WHAT YOU HAVE TO DO –
Only the lines below, from the one with "building: none -> [162,131,223,210]" through the one with "building: [250,436,317,485] -> none", are to be written out, exactly.

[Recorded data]
○ ○ ○ ○

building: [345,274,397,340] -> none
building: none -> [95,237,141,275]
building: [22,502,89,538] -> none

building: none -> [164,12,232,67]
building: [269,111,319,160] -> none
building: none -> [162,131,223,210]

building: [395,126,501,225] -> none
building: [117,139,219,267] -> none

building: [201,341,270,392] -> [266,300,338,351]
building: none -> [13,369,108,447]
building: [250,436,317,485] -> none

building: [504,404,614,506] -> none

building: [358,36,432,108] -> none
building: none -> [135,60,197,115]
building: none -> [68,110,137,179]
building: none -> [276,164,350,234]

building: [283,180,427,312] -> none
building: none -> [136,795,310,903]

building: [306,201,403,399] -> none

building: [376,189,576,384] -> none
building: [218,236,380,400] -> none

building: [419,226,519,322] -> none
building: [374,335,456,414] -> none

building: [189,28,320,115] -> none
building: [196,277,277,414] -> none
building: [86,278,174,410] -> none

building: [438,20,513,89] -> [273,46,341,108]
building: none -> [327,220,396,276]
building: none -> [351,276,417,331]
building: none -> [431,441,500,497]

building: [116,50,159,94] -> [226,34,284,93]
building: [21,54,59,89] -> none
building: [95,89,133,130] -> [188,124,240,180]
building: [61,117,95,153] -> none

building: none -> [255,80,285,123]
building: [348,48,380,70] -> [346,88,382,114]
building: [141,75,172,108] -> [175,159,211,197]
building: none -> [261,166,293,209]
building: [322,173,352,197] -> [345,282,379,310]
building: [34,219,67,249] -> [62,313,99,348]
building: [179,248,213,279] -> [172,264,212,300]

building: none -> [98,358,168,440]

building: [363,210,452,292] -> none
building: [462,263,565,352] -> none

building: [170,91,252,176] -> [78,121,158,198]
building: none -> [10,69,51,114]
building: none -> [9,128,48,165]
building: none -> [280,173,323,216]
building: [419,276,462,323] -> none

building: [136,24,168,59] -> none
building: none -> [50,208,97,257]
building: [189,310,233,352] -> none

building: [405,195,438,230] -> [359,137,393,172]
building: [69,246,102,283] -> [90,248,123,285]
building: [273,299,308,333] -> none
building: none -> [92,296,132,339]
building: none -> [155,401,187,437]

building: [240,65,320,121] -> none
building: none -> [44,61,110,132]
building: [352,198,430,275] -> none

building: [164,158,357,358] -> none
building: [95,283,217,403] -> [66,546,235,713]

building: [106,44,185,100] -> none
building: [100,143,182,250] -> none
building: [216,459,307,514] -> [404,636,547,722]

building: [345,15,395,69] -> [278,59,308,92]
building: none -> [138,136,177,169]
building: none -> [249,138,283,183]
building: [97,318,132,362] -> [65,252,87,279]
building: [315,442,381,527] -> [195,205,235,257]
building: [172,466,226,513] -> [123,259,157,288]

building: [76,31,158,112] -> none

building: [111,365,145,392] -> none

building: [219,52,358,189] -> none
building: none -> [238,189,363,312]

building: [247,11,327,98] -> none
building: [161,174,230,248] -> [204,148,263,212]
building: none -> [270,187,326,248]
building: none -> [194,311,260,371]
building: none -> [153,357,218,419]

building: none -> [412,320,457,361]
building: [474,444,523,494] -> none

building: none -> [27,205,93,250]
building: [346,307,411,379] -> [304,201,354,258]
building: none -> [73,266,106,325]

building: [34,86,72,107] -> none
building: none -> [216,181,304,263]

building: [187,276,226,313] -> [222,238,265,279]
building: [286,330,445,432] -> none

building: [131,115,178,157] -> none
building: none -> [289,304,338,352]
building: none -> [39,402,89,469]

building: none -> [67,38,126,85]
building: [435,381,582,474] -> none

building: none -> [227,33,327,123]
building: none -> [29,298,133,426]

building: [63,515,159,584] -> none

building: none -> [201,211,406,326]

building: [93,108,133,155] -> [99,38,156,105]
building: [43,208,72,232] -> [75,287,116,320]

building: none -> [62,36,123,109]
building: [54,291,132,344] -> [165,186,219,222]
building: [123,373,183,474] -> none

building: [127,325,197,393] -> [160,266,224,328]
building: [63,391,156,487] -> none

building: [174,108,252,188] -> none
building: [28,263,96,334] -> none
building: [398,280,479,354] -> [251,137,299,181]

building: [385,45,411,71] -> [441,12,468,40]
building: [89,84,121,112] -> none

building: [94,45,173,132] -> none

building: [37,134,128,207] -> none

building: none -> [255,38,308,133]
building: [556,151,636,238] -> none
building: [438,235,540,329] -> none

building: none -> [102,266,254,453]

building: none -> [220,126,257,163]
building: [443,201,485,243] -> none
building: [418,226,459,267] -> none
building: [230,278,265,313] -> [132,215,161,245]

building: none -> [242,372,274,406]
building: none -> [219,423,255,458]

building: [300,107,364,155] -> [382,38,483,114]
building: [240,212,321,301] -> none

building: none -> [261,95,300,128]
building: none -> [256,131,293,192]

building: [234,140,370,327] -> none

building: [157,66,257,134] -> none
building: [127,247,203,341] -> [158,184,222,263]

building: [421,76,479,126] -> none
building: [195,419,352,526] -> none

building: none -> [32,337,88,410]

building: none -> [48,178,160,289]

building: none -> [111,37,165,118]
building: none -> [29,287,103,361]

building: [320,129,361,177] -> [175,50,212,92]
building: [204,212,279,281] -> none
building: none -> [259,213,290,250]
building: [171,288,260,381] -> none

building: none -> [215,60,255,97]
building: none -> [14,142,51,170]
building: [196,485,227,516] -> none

○ ○ ○ ○

SOLUTION TO THIS EXERCISE –
building: none -> [162,131,223,210]

building: [395,126,501,225] -> none
building: [117,139,219,267] -> none

building: [201,341,270,392] -> [266,300,338,351]
building: none -> [13,369,108,447]
building: [250,436,317,485] -> none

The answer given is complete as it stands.